- [Try it]:
Reproduce every record exactly as it appears, but not the pictures.

-- Data follows --

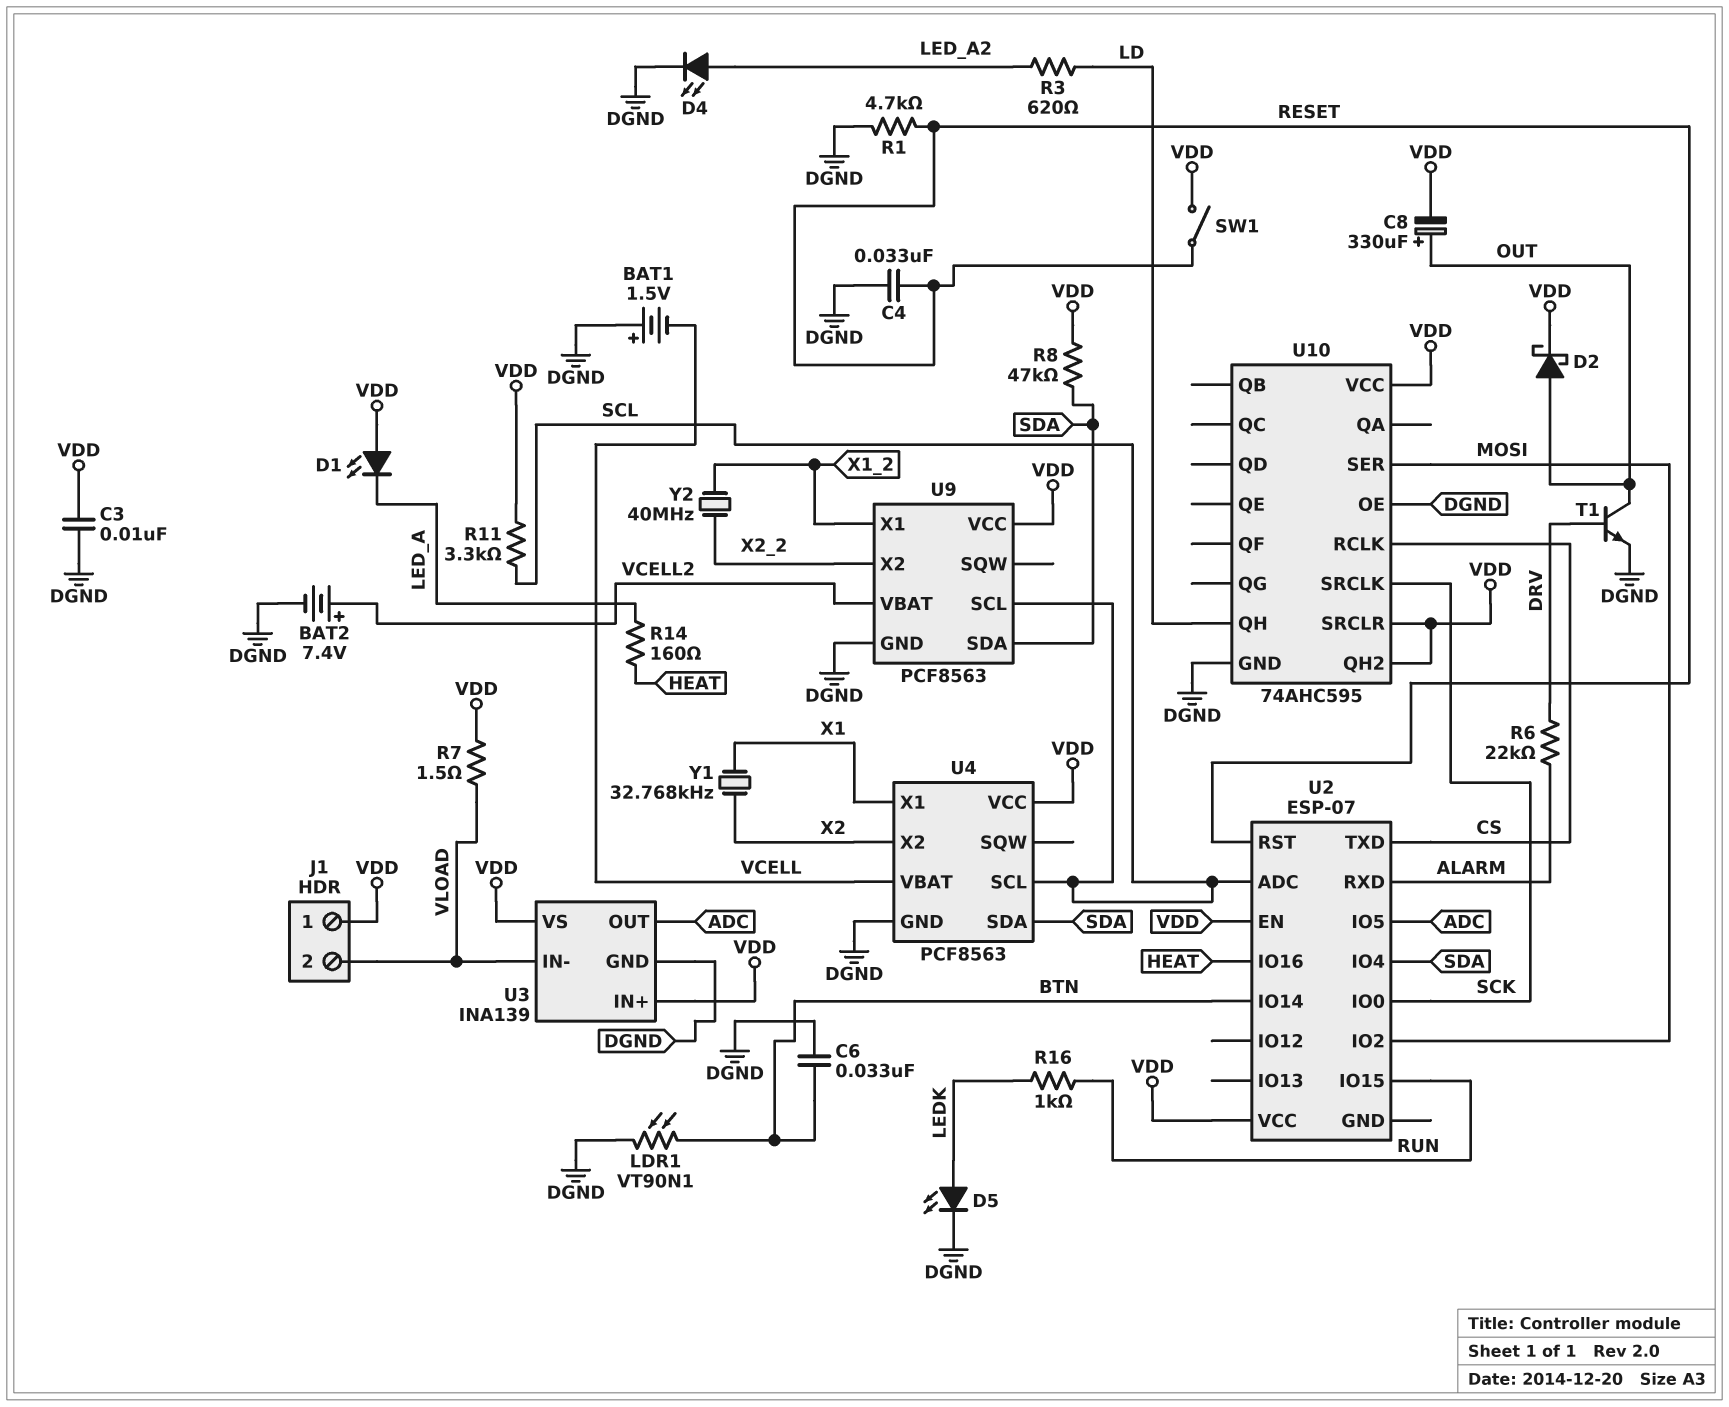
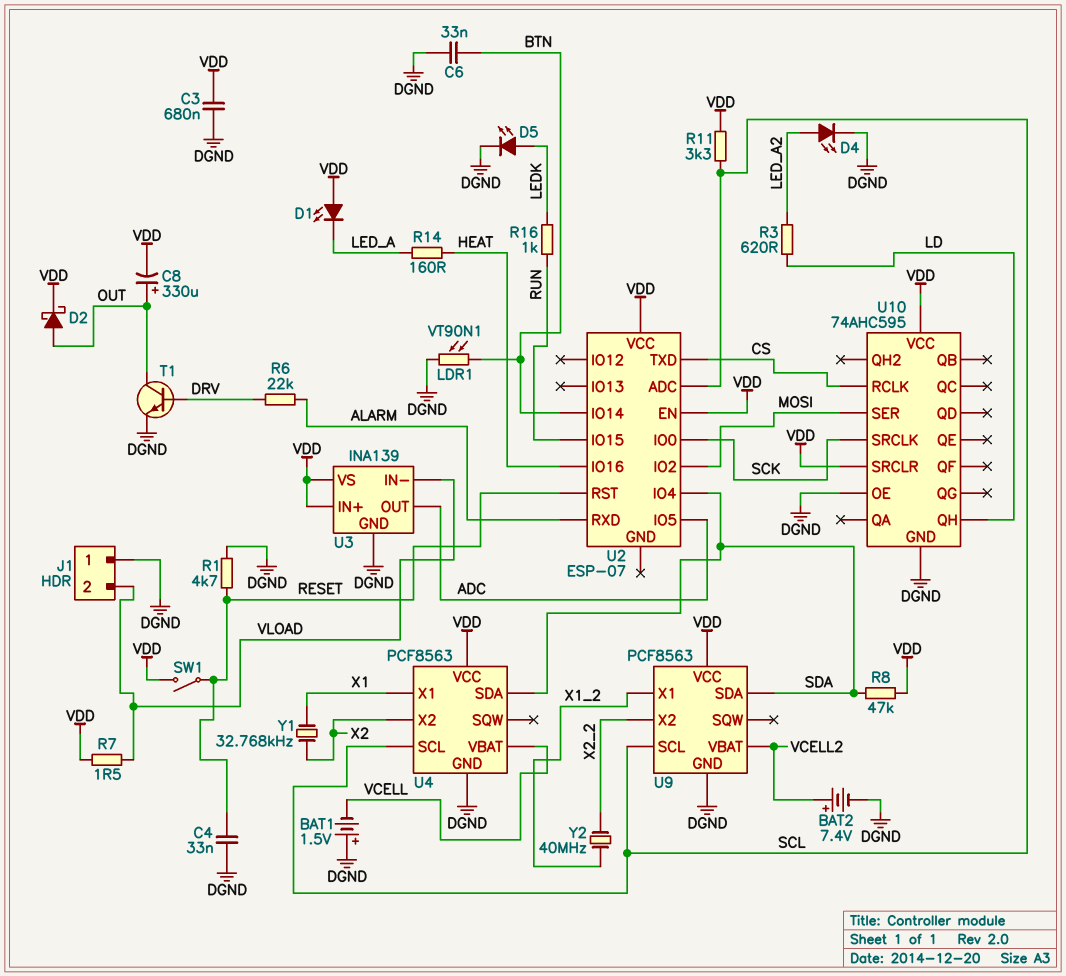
C3: 10nF (DGND, VDD) -> 680nF (DGND, VDD)
J1 pin 1: VDD -> DGND
U10 pin QH2: VDD -> none

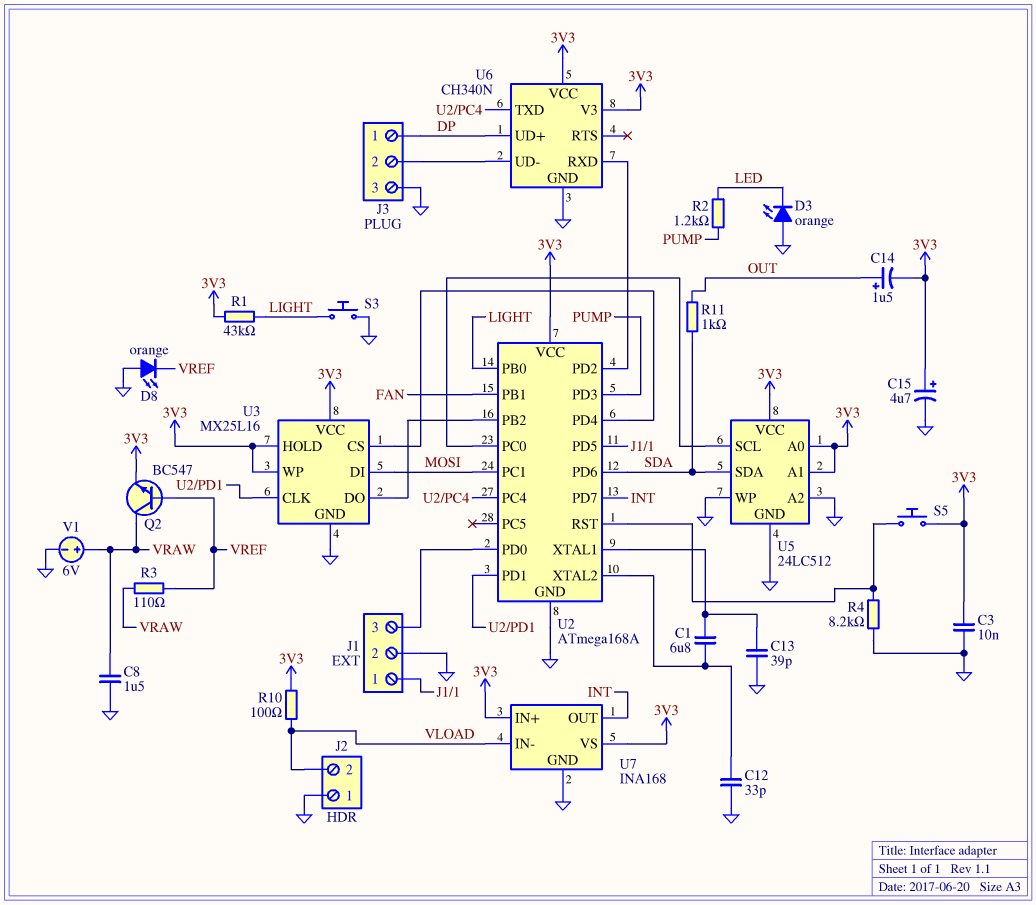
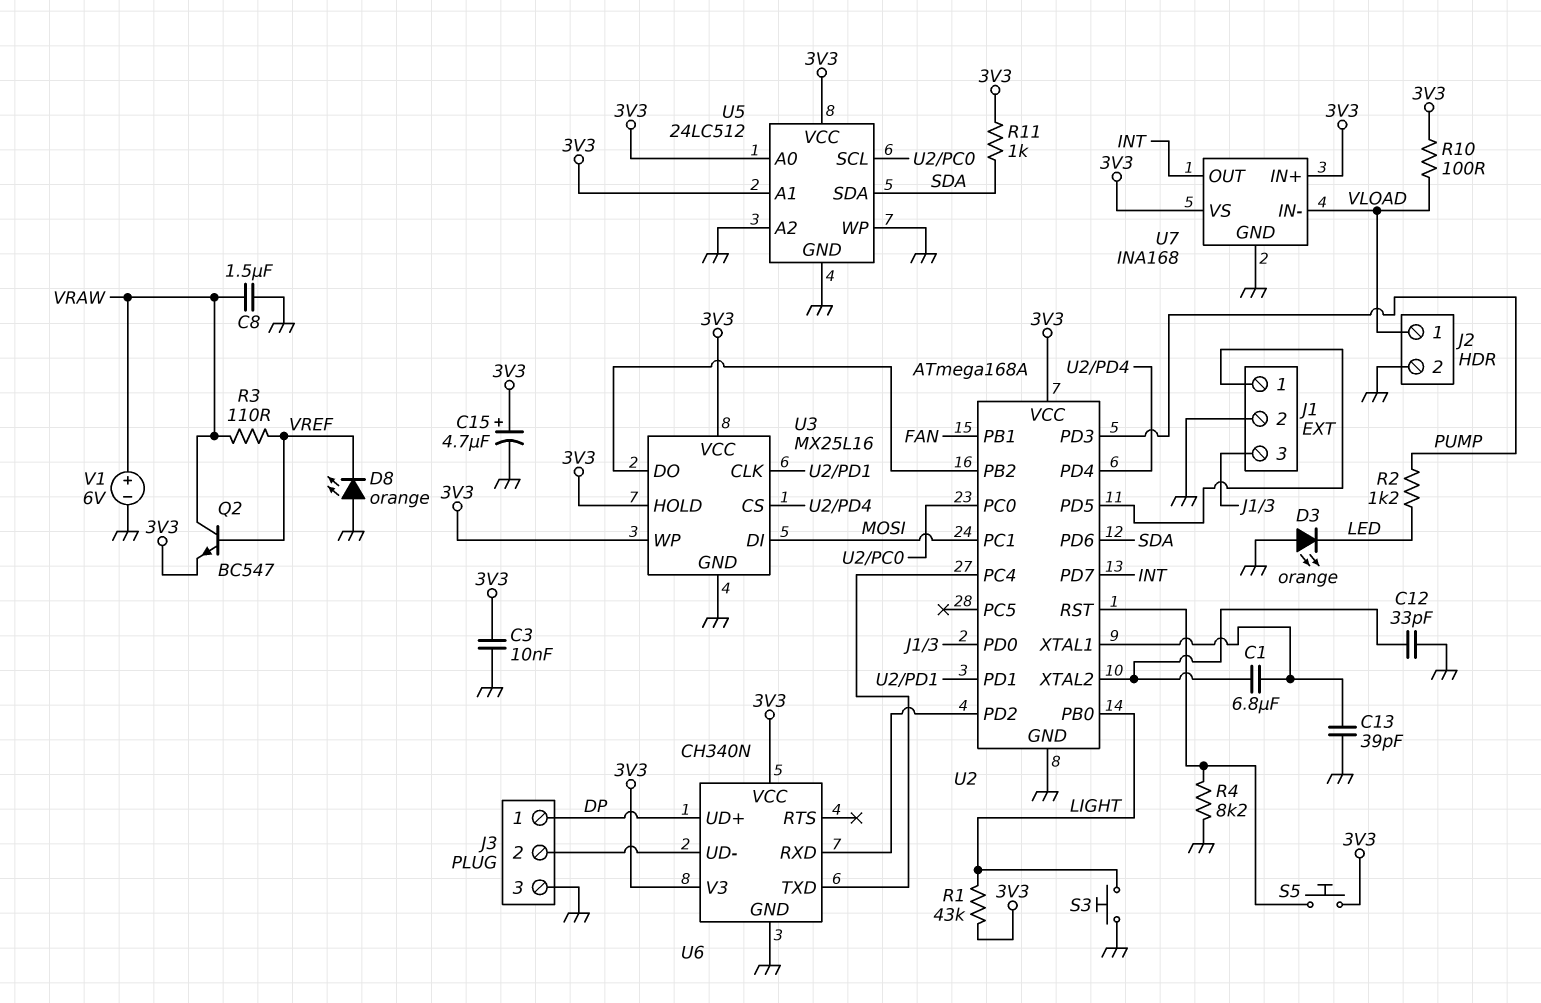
C14: 1.5uF (plus OUT, minus 3V3) -> none
J2 pin 1: GND -> VLOAD
J2 pin 2: VLOAD -> GND
R11: 1k (OUT, SDA) -> 1k (3V3, SDA)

-- Data concluded --

- [Solution for this task]:
C3: 10nF (DGND, VDD) -> 680nF (DGND, VDD)
J1 pin 1: VDD -> DGND
U10 pin QH2: VDD -> none

C14: 1.5uF (plus OUT, minus 3V3) -> none
J2 pin 1: GND -> VLOAD
J2 pin 2: VLOAD -> GND
R11: 1k (OUT, SDA) -> 1k (3V3, SDA)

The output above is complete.